[EXERCISE] Please filter the entries and return only the lines that include "brown".

BEGIN SOURCE INFORMATION

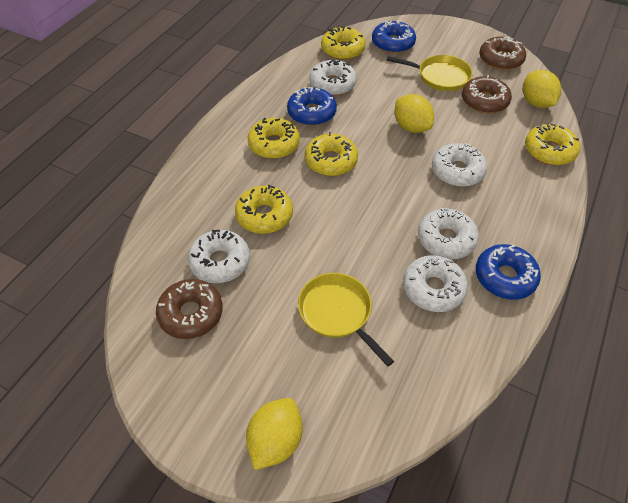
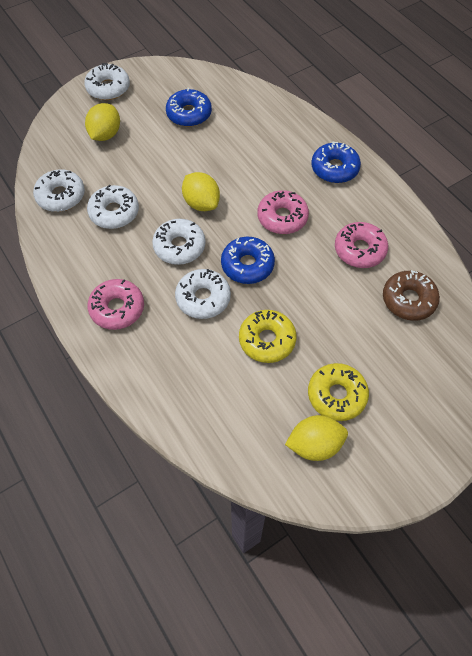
brown donut: 3 -> 1
pink donut: 0 -> 3
yellow donut: 5 -> 2
yellow pan: 2 -> 0

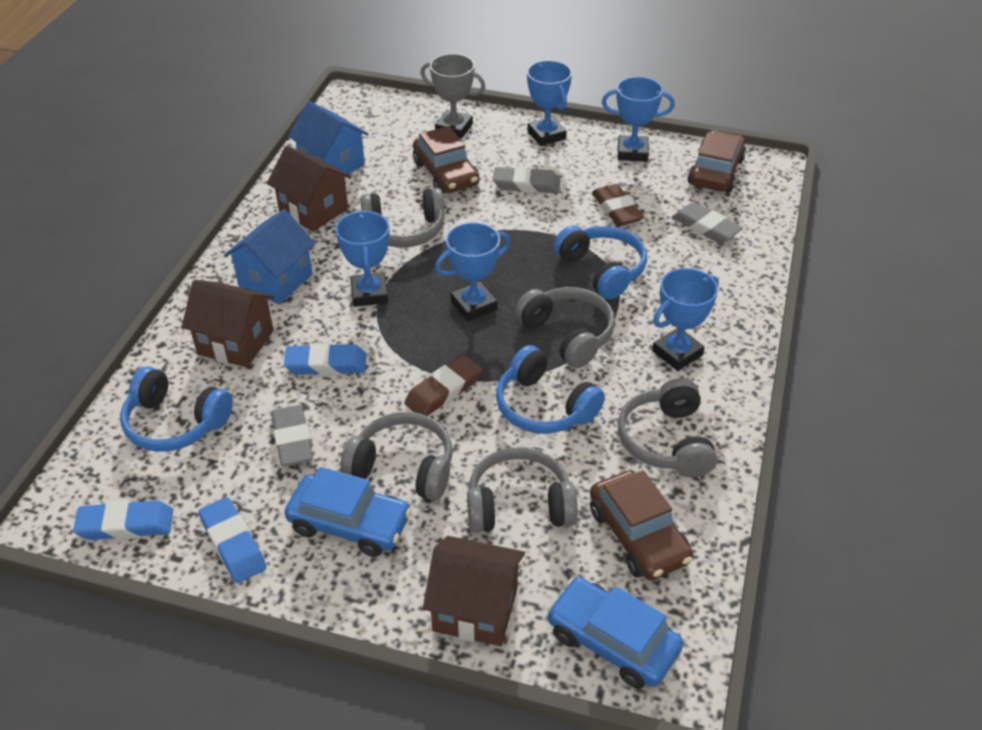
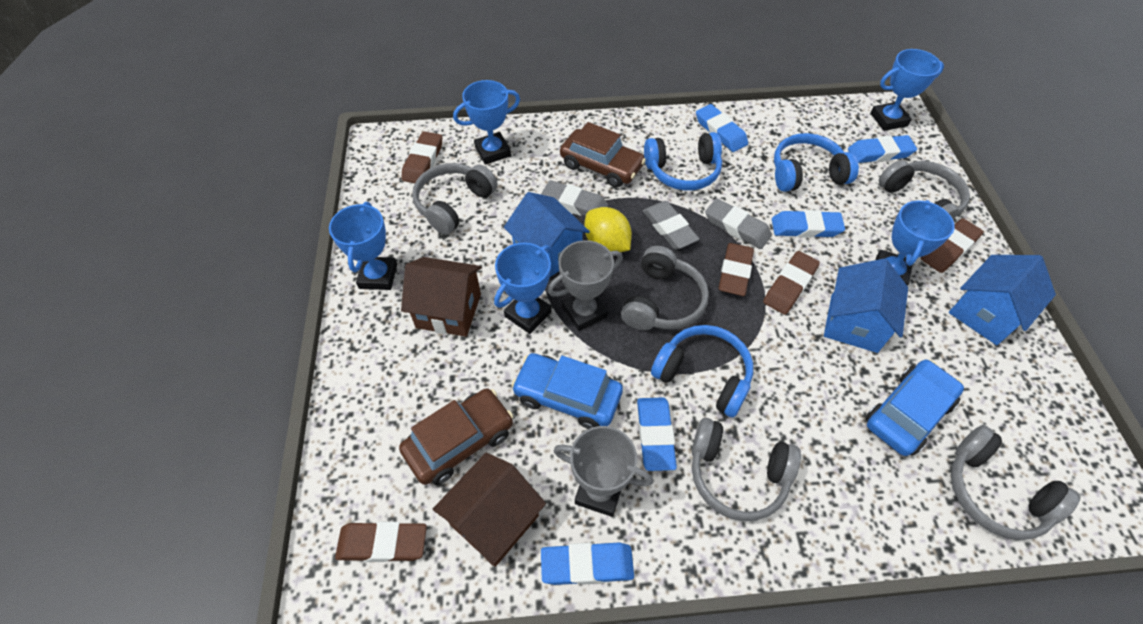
blue eraser: 3 -> 5
blue house: 2 -> 3
brown car: 3 -> 2
brown eraser: 2 -> 5
brown house: 3 -> 2
grey trophy: 1 -> 2
yellow lemon: 0 -> 1

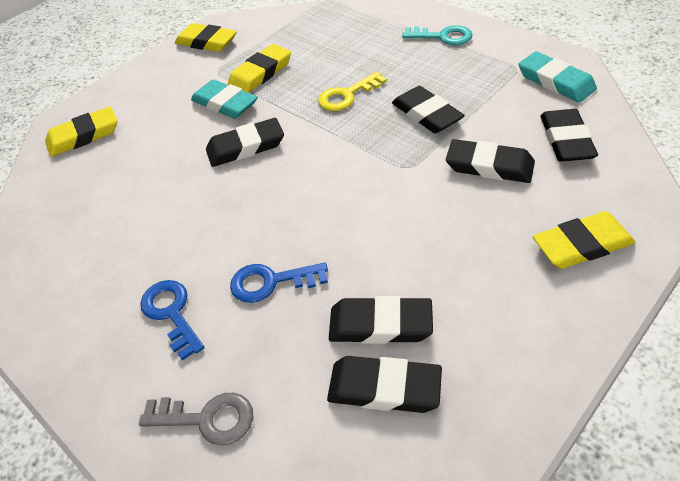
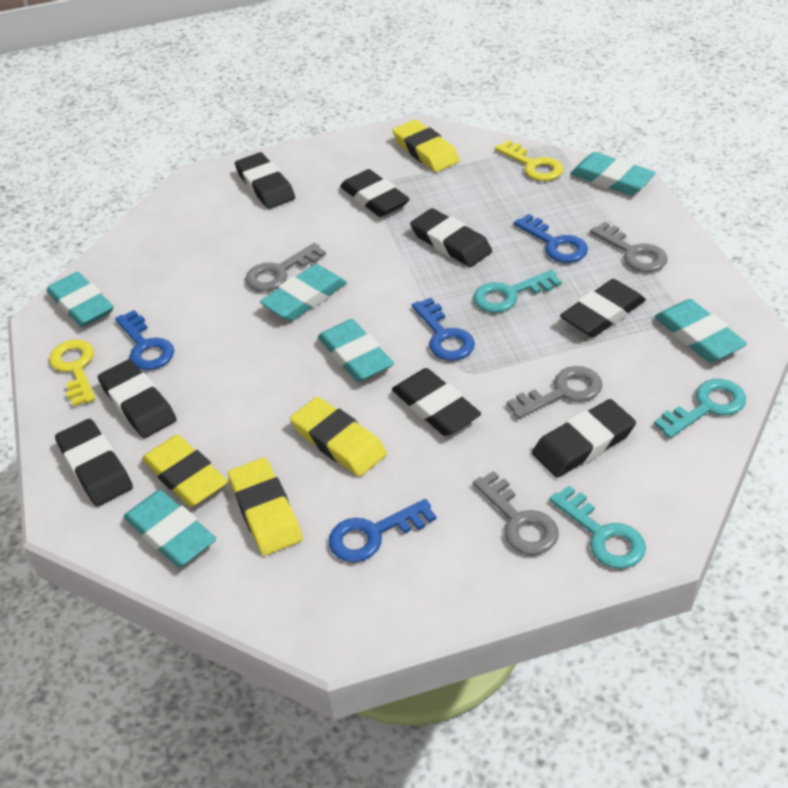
black eraser: 6 -> 8
blue key: 2 -> 4
grey key: 1 -> 4
turquoise eraser: 2 -> 6
turquoise key: 1 -> 3
yellow key: 1 -> 2

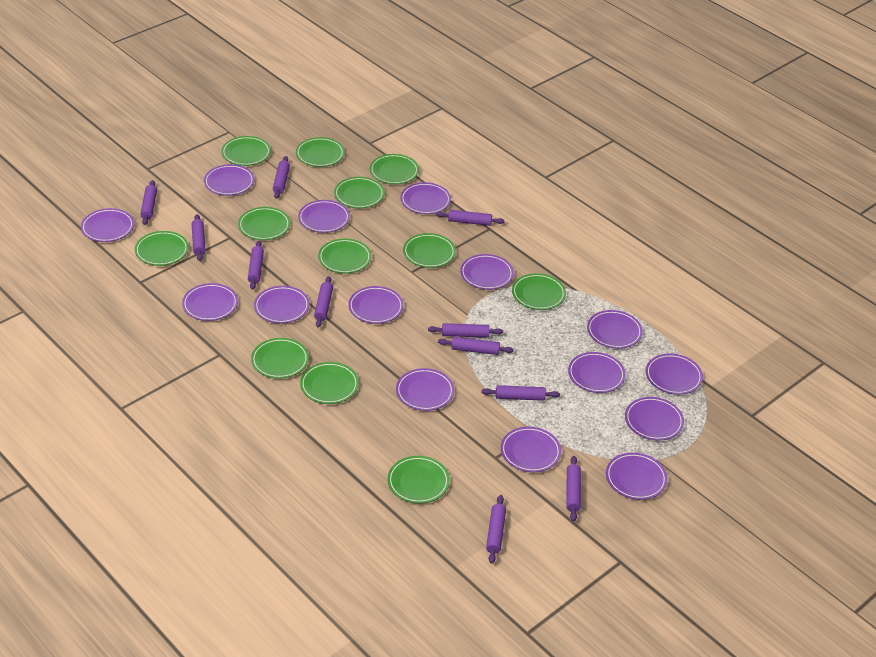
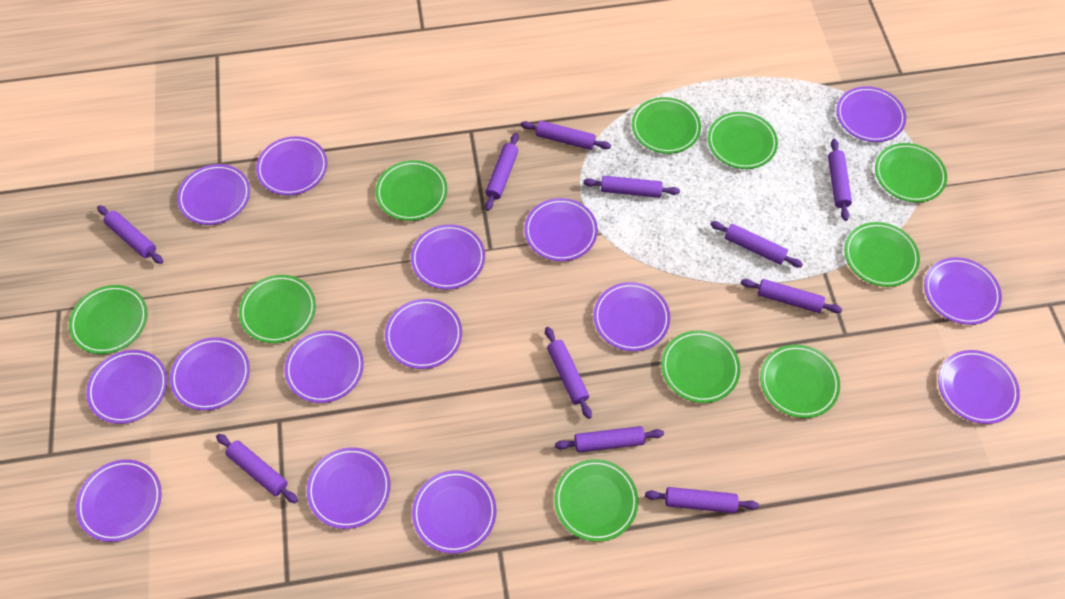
green plate: 12 -> 10

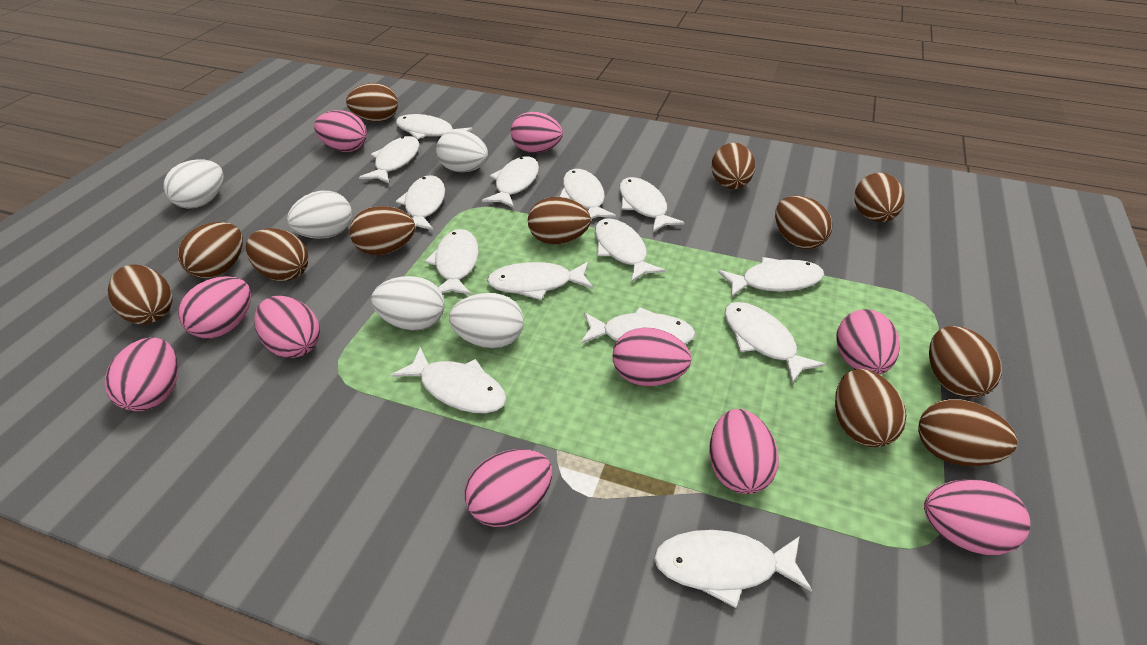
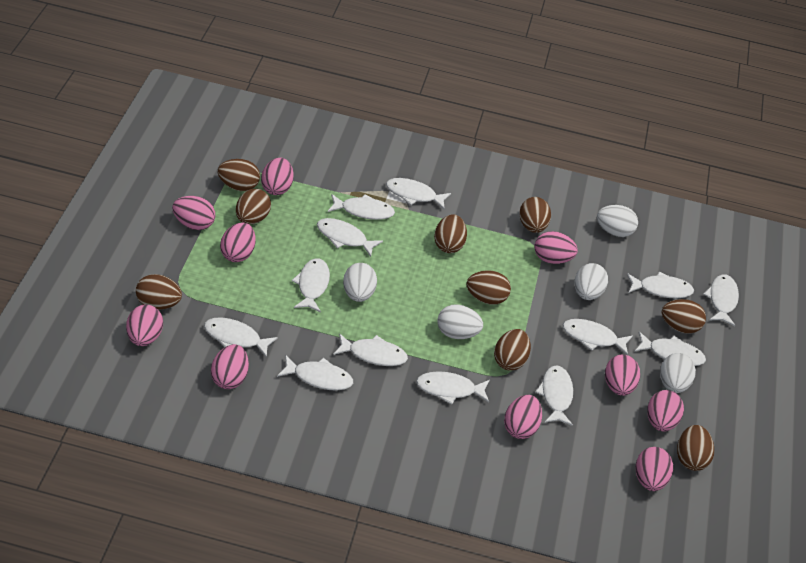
brown egg: 12 -> 9
white fish: 14 -> 13

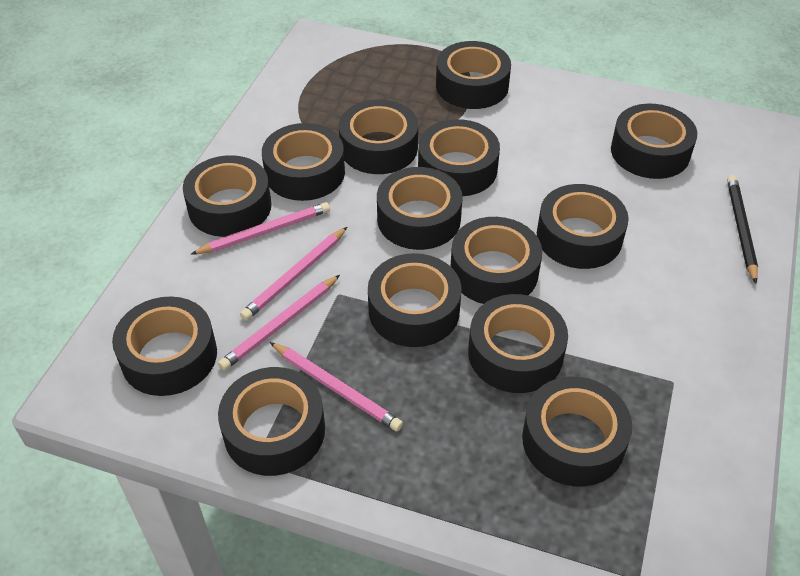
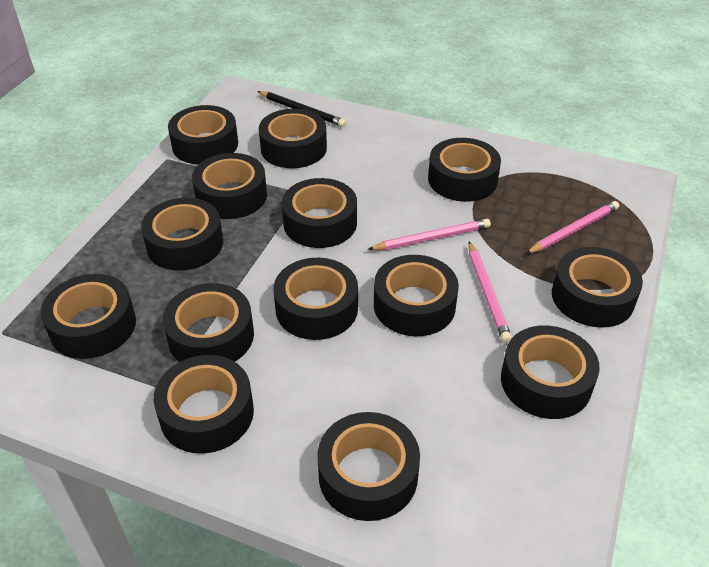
pink pencil: 4 -> 3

END SOURCE INFORMATION

[OUTPUT OF THE TASK]
brown donut: 3 -> 1
brown car: 3 -> 2
brown eraser: 2 -> 5
brown house: 3 -> 2
brown egg: 12 -> 9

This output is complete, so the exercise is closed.